THE PROBLEM
I would like every line of the records below that contains the word "camera" copied.

DATA SECTION
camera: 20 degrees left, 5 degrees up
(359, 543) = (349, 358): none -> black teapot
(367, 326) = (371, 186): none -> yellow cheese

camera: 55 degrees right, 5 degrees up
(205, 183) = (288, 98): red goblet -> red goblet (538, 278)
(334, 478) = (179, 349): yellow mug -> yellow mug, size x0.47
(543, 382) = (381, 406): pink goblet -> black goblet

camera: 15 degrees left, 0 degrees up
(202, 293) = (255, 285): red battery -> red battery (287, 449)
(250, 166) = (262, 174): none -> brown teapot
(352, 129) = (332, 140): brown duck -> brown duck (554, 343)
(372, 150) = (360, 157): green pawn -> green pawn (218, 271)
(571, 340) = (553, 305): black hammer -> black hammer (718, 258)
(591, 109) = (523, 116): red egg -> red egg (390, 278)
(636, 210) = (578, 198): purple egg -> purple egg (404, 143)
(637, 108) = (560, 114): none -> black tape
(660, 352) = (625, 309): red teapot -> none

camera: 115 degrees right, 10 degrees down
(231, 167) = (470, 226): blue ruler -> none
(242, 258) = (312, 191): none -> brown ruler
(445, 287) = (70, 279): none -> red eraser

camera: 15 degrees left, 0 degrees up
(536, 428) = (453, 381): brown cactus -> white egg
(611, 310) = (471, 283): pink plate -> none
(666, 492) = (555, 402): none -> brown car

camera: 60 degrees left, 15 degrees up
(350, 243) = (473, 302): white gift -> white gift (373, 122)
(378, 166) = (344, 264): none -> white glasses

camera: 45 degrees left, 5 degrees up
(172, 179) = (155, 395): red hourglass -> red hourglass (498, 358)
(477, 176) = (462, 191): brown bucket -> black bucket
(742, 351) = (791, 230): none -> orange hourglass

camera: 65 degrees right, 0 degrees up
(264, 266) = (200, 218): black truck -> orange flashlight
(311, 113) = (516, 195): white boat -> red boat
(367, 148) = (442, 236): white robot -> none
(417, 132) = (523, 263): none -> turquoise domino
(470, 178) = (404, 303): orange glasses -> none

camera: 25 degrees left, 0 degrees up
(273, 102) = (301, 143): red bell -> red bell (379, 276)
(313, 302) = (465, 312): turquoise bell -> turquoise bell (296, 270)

ANSWER
camera: 20 degrees left, 5 degrees up
camera: 55 degrees right, 5 degrees up
camera: 15 degrees left, 0 degrees up
camera: 115 degrees right, 10 degrees down
camera: 15 degrees left, 0 degrees up
camera: 60 degrees left, 15 degrees up
camera: 45 degrees left, 5 degrees up
camera: 65 degrees right, 0 degrees up
camera: 25 degrees left, 0 degrees up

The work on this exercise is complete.